__제시된 자료__
━━━━━━

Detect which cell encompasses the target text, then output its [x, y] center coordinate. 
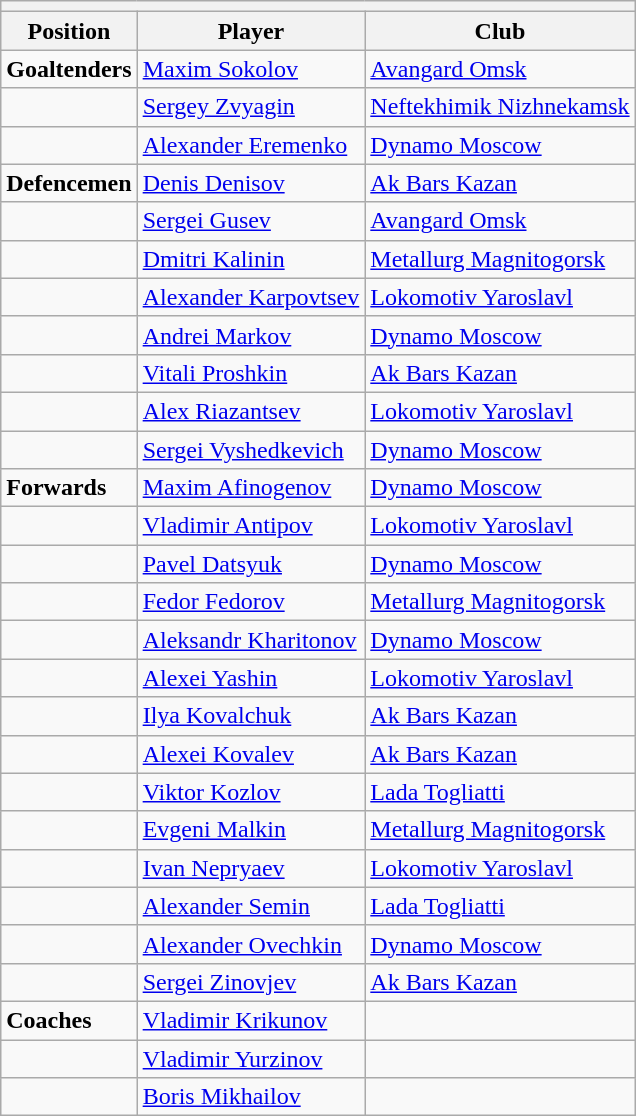
Alex Riazantsev [251, 411]
Ivan Nepryaev [251, 868]
Sergei Gusev [251, 221]
Dmitri Kalinin [251, 259]
Pavel Datsyuk [251, 564]
Defencemen [69, 183]
Position [69, 31]
Maxim Afinogenov [251, 488]
Sergei Vyshedkevich [251, 449]
Vladimir Antipov [251, 526]
Forwards [69, 488]
Sergey Zvyagin [251, 107]
Alexander Semin [251, 906]
Viktor Kozlov [251, 792]
Neftekhimik Nizhnekamsk [500, 107]
Vitali Proshkin [251, 373]
Denis Denisov [251, 183]
Goaltenders [69, 69]
Aleksandr Kharitonov [251, 640]
Maxim Sokolov [251, 69]
Evgeni Malkin [251, 830]
Alexei Kovalev [251, 754]
Alexander Ovechkin [251, 944]
Alexander Karpovtsev [251, 297]
Alexander Eremenko [251, 145]
Alexei Yashin [251, 678]
Fedor Fedorov [251, 602]
Vladimir Yurzinov [251, 1059]
Sergei Zinovjev [251, 982]
Club [500, 31]
Vladimir Krikunov [251, 1020]
Boris Mikhailov [251, 1097]
Andrei Markov [251, 335]
Player [251, 31]
Coaches [69, 1020]
Ilya Kovalchuk [251, 716]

━━━━━━

__수행할 과제__
위의 줄을 모두 한 글자도 바꾸지 말고 그대로 인용해 주시겠어요? 그림은 답에서 빼 주세요.

__아래 답변__
Detect which cell encompasses the target text, then output its [x, y] center coordinate. 
Alex Riazantsev [251, 411]
Ivan Nepryaev [251, 868]
Sergei Gusev [251, 221]
Dmitri Kalinin [251, 259]
Pavel Datsyuk [251, 564]
Defencemen [69, 183]
Position [69, 31]
Maxim Afinogenov [251, 488]
Sergei Vyshedkevich [251, 449]
Vladimir Antipov [251, 526]
Forwards [69, 488]
Sergey Zvyagin [251, 107]
Alexander Semin [251, 906]
Viktor Kozlov [251, 792]
Neftekhimik Nizhnekamsk [500, 107]
Vitali Proshkin [251, 373]
Denis Denisov [251, 183]
Goaltenders [69, 69]
Aleksandr Kharitonov [251, 640]
Maxim Sokolov [251, 69]
Evgeni Malkin [251, 830]
Alexei Kovalev [251, 754]
Alexander Ovechkin [251, 944]
Alexander Karpovtsev [251, 297]
Alexander Eremenko [251, 145]
Alexei Yashin [251, 678]
Fedor Fedorov [251, 602]
Vladimir Yurzinov [251, 1059]
Sergei Zinovjev [251, 982]
Club [500, 31]
Vladimir Krikunov [251, 1020]
Boris Mikhailov [251, 1097]
Andrei Markov [251, 335]
Player [251, 31]
Coaches [69, 1020]
Ilya Kovalchuk [251, 716]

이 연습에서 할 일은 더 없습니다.